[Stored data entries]
*****

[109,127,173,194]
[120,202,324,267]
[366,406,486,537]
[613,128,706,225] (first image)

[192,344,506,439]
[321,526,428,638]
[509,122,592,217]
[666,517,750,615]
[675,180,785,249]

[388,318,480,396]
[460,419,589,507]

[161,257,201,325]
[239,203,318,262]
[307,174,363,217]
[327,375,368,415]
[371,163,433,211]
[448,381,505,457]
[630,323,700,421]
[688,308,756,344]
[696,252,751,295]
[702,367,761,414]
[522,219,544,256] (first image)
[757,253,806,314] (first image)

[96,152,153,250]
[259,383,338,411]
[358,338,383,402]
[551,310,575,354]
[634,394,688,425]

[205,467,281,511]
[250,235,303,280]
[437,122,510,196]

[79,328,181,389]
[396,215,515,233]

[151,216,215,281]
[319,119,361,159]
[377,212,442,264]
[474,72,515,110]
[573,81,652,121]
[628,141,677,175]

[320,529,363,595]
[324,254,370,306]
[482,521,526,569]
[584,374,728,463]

*****

- YOUR OBJECTIVE
Line by line, restate the data exactly.

- COMPLETED TASK
[109,127,173,194]
[120,202,324,267]
[366,406,486,537]
[613,128,706,225] (first image)

[192,344,506,439]
[321,526,428,638]
[509,122,592,217]
[666,517,750,615]
[675,180,785,249]

[388,318,480,396]
[460,419,589,507]

[161,257,201,325]
[239,203,318,262]
[307,174,363,217]
[327,375,368,415]
[371,163,433,211]
[448,381,505,457]
[630,323,700,421]
[688,308,756,344]
[696,252,751,295]
[702,367,761,414]
[522,219,544,256] (first image)
[757,253,806,314] (first image)

[96,152,153,250]
[259,383,338,411]
[358,338,383,402]
[551,310,575,354]
[634,394,688,425]

[205,467,281,511]
[250,235,303,280]
[437,122,510,196]

[79,328,181,389]
[396,215,515,233]

[151,216,215,281]
[319,119,361,159]
[377,212,442,264]
[474,72,515,110]
[573,81,652,121]
[628,141,677,175]

[320,529,363,595]
[324,254,370,306]
[482,521,526,569]
[584,374,728,463]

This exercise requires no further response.